** Provided data follows **

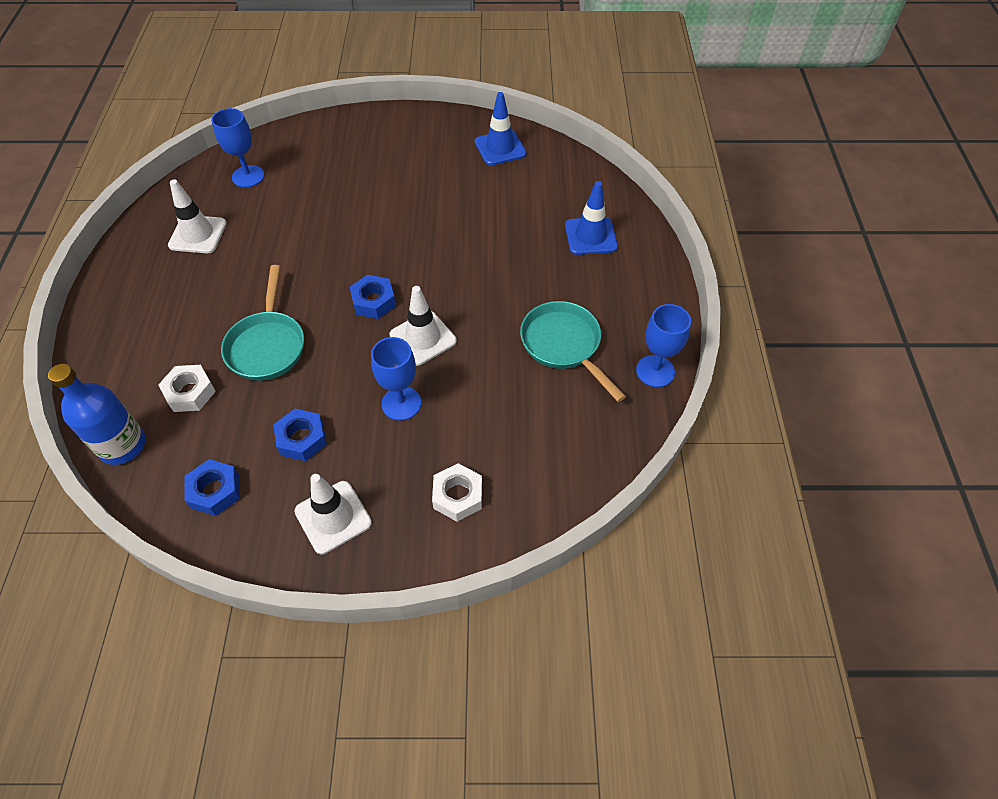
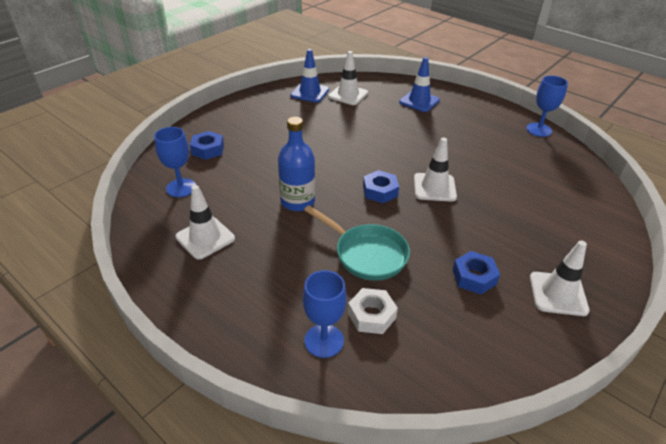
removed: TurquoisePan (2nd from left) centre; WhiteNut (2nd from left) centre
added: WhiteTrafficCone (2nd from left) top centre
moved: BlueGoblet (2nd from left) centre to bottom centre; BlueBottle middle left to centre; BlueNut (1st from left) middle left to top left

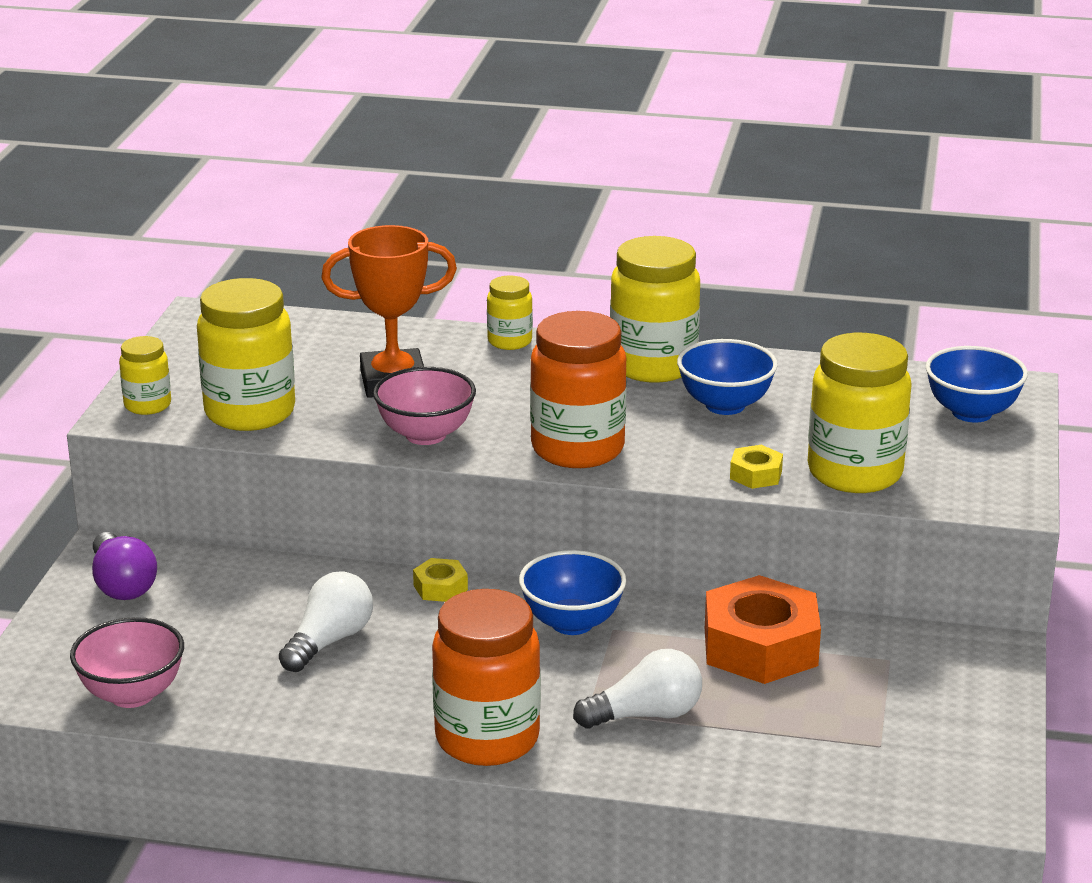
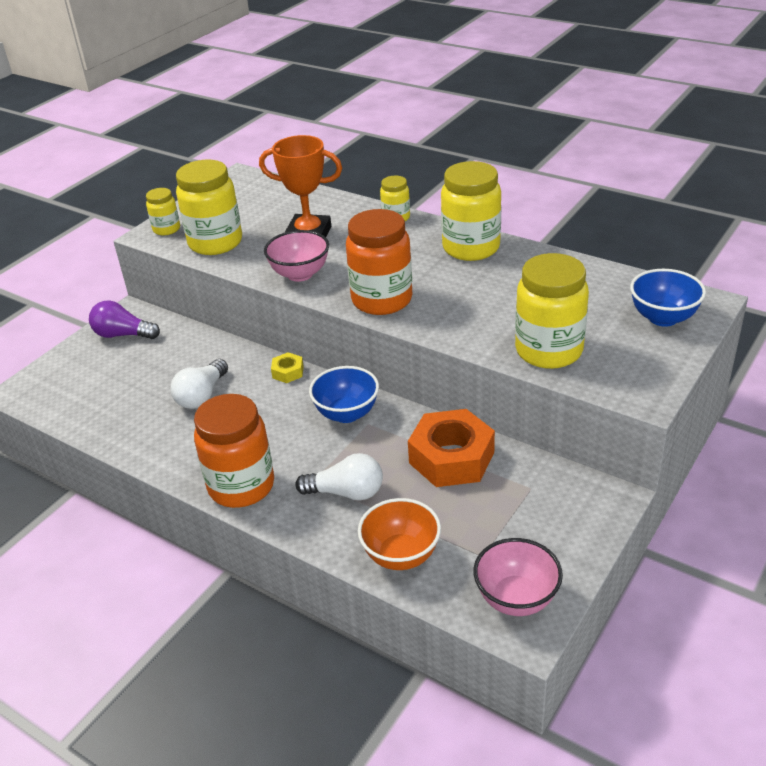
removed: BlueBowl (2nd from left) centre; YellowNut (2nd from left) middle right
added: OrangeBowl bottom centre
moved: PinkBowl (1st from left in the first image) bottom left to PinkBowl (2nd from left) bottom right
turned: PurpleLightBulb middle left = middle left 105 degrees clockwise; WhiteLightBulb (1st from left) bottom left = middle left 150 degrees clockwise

** End of Provided data **

Everything in the material above must be repeated exactly, apart from its pictures.

removed: TurquoisePan (2nd from left) centre; WhiteNut (2nd from left) centre
added: WhiteTrafficCone (2nd from left) top centre
moved: BlueGoblet (2nd from left) centre to bottom centre; BlueBottle middle left to centre; BlueNut (1st from left) middle left to top left

removed: BlueBowl (2nd from left) centre; YellowNut (2nd from left) middle right
added: OrangeBowl bottom centre
moved: PinkBowl (1st from left in the first image) bottom left to PinkBowl (2nd from left) bottom right
turned: PurpleLightBulb middle left = middle left 105 degrees clockwise; WhiteLightBulb (1st from left) bottom left = middle left 150 degrees clockwise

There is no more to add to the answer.